### Data for processing ###

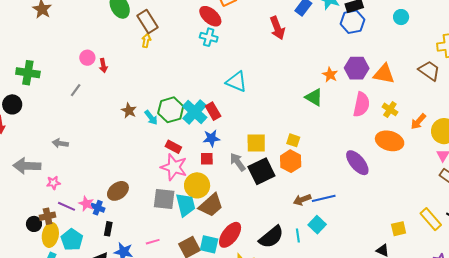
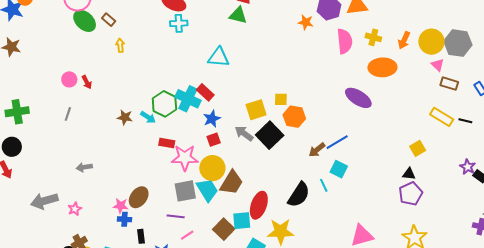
brown rectangle: (147, 21) -> (109, 20), moved, size x0.6
green triangle: (314, 97) -> (238, 15), moved
yellow square: (293, 140) -> (281, 99), moved
gray arrow: (60, 143) -> (84, 167), moved
red rectangle: (173, 147) -> (167, 143), moved
pink star: (86, 204) -> (121, 206), moved
purple line: (67, 206) -> (176, 216), moved
yellow rectangle: (431, 219) -> (442, 117), moved

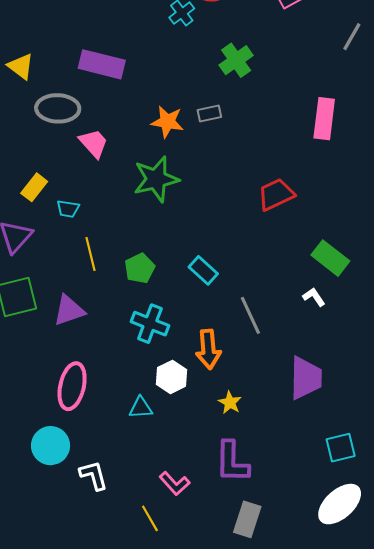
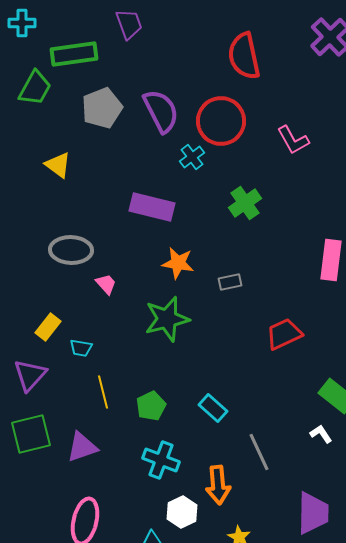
purple rectangle: (102, 64) -> (152, 207), moved
yellow triangle: (21, 66) -> (58, 165), moved
gray rectangle: (209, 114) -> (230, 282), moved
pink trapezoid: (94, 143) -> (106, 284), size x0.7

###

Exercise directions:
Down to the last line, reproduce the material above exactly; skip its images.

Written response:
brown rectangle: (147, 21) -> (109, 20), moved, size x0.6
green triangle: (314, 97) -> (238, 15), moved
yellow square: (293, 140) -> (281, 99), moved
gray arrow: (60, 143) -> (84, 167), moved
red rectangle: (173, 147) -> (167, 143), moved
pink star: (86, 204) -> (121, 206), moved
purple line: (67, 206) -> (176, 216), moved
yellow rectangle: (431, 219) -> (442, 117), moved

purple rectangle: (102, 64) -> (152, 207), moved
yellow triangle: (21, 66) -> (58, 165), moved
gray rectangle: (209, 114) -> (230, 282), moved
pink trapezoid: (94, 143) -> (106, 284), size x0.7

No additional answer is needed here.